=== PROVIDED RECORDS ===
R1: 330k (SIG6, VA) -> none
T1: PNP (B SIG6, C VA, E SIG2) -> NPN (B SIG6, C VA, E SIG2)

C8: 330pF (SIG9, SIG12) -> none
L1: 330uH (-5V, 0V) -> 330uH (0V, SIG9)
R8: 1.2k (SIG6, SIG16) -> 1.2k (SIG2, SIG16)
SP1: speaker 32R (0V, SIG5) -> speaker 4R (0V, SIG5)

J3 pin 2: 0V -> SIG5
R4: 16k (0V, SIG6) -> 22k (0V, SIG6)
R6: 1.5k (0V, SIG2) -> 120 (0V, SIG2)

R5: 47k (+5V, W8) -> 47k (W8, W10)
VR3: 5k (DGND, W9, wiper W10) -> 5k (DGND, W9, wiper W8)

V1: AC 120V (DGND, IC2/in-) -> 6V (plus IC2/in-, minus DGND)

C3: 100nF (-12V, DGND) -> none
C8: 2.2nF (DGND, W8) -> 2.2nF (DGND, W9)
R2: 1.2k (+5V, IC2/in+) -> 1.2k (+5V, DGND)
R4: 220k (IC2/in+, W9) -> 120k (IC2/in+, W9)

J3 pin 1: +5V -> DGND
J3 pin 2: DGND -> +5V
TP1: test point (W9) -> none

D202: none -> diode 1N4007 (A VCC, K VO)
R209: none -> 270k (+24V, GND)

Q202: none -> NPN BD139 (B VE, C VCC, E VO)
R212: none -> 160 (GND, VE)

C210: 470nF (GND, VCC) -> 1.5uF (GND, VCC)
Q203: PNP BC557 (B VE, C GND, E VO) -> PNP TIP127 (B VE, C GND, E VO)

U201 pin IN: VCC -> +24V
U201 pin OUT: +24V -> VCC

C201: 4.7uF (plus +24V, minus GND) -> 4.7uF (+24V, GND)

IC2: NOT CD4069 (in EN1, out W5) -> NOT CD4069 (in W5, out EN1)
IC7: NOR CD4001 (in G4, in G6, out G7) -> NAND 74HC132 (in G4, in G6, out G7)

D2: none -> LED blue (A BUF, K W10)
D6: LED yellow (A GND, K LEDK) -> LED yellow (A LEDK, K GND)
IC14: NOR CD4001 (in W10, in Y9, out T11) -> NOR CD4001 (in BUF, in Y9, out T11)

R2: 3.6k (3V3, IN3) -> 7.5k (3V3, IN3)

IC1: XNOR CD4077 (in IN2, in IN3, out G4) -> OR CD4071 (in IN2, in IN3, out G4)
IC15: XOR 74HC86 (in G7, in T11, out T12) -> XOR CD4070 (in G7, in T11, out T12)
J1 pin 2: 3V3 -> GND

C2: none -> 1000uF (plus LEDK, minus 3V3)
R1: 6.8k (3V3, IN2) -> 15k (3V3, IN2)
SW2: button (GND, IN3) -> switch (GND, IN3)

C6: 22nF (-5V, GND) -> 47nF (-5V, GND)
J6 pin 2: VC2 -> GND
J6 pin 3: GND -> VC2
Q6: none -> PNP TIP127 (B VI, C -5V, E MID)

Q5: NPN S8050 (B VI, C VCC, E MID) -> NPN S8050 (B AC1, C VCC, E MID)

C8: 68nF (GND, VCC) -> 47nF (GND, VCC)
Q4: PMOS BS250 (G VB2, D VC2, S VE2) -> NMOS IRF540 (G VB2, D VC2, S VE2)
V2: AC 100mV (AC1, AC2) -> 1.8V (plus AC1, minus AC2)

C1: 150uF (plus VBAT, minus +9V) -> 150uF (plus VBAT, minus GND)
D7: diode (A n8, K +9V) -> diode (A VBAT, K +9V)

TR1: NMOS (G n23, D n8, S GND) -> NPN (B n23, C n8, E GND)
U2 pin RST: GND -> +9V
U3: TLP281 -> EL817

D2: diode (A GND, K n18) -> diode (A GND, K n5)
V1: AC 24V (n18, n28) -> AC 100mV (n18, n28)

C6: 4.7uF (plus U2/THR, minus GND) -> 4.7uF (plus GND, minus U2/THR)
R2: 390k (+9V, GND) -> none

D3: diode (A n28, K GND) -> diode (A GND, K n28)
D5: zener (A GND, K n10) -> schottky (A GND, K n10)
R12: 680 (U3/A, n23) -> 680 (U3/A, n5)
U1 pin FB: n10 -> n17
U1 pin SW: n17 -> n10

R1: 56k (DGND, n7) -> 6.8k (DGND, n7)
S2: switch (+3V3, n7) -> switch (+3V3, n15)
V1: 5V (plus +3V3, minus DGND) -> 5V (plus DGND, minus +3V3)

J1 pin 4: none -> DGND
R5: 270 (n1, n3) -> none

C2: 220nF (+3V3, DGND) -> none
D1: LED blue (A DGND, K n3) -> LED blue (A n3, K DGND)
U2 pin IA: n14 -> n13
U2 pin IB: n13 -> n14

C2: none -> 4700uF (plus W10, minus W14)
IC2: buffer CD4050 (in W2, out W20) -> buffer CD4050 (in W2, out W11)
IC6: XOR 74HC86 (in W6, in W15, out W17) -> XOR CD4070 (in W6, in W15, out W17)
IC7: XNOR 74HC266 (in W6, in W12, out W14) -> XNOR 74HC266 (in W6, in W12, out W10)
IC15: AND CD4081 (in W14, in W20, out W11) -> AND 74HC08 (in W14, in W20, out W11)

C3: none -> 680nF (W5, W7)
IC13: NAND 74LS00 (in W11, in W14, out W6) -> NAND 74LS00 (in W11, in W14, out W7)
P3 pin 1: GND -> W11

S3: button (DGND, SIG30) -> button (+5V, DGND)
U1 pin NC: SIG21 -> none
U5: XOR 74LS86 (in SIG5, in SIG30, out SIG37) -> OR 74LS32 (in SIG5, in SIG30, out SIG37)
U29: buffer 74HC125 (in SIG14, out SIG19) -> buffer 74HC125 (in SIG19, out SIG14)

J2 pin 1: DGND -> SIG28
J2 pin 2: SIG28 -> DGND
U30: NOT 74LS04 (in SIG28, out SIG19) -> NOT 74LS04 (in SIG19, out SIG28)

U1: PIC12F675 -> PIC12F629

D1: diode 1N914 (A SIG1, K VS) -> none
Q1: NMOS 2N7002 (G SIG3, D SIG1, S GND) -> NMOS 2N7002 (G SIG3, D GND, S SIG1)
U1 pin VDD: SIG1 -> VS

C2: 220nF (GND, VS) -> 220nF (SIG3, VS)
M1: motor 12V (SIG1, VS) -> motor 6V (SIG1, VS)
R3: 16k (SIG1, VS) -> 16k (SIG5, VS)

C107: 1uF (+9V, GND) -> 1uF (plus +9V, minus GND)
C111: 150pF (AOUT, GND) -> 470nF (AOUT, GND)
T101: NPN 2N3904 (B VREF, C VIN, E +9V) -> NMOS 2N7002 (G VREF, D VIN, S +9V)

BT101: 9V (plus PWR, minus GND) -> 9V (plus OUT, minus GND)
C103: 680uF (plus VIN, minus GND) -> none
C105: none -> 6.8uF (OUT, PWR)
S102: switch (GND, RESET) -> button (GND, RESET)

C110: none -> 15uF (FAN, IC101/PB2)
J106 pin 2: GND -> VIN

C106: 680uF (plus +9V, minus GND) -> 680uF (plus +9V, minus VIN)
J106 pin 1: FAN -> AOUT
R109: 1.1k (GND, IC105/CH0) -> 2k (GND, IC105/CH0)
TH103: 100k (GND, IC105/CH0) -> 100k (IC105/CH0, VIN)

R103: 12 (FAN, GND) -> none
===
EXERCISE ::
Return exactly, and only, the lines above starting at the line that contains "IC15: XOR 74HC86" and ending at the line that contains "S2: switch (+3V3, n7) -> switch (+3V3, n15)".

TASK OUTPUT ::
IC15: XOR 74HC86 (in G7, in T11, out T12) -> XOR CD4070 (in G7, in T11, out T12)
J1 pin 2: 3V3 -> GND

C2: none -> 1000uF (plus LEDK, minus 3V3)
R1: 6.8k (3V3, IN2) -> 15k (3V3, IN2)
SW2: button (GND, IN3) -> switch (GND, IN3)

C6: 22nF (-5V, GND) -> 47nF (-5V, GND)
J6 pin 2: VC2 -> GND
J6 pin 3: GND -> VC2
Q6: none -> PNP TIP127 (B VI, C -5V, E MID)

Q5: NPN S8050 (B VI, C VCC, E MID) -> NPN S8050 (B AC1, C VCC, E MID)

C8: 68nF (GND, VCC) -> 47nF (GND, VCC)
Q4: PMOS BS250 (G VB2, D VC2, S VE2) -> NMOS IRF540 (G VB2, D VC2, S VE2)
V2: AC 100mV (AC1, AC2) -> 1.8V (plus AC1, minus AC2)

C1: 150uF (plus VBAT, minus +9V) -> 150uF (plus VBAT, minus GND)
D7: diode (A n8, K +9V) -> diode (A VBAT, K +9V)

TR1: NMOS (G n23, D n8, S GND) -> NPN (B n23, C n8, E GND)
U2 pin RST: GND -> +9V
U3: TLP281 -> EL817

D2: diode (A GND, K n18) -> diode (A GND, K n5)
V1: AC 24V (n18, n28) -> AC 100mV (n18, n28)

C6: 4.7uF (plus U2/THR, minus GND) -> 4.7uF (plus GND, minus U2/THR)
R2: 390k (+9V, GND) -> none

D3: diode (A n28, K GND) -> diode (A GND, K n28)
D5: zener (A GND, K n10) -> schottky (A GND, K n10)
R12: 680 (U3/A, n23) -> 680 (U3/A, n5)
U1 pin FB: n10 -> n17
U1 pin SW: n17 -> n10

R1: 56k (DGND, n7) -> 6.8k (DGND, n7)
S2: switch (+3V3, n7) -> switch (+3V3, n15)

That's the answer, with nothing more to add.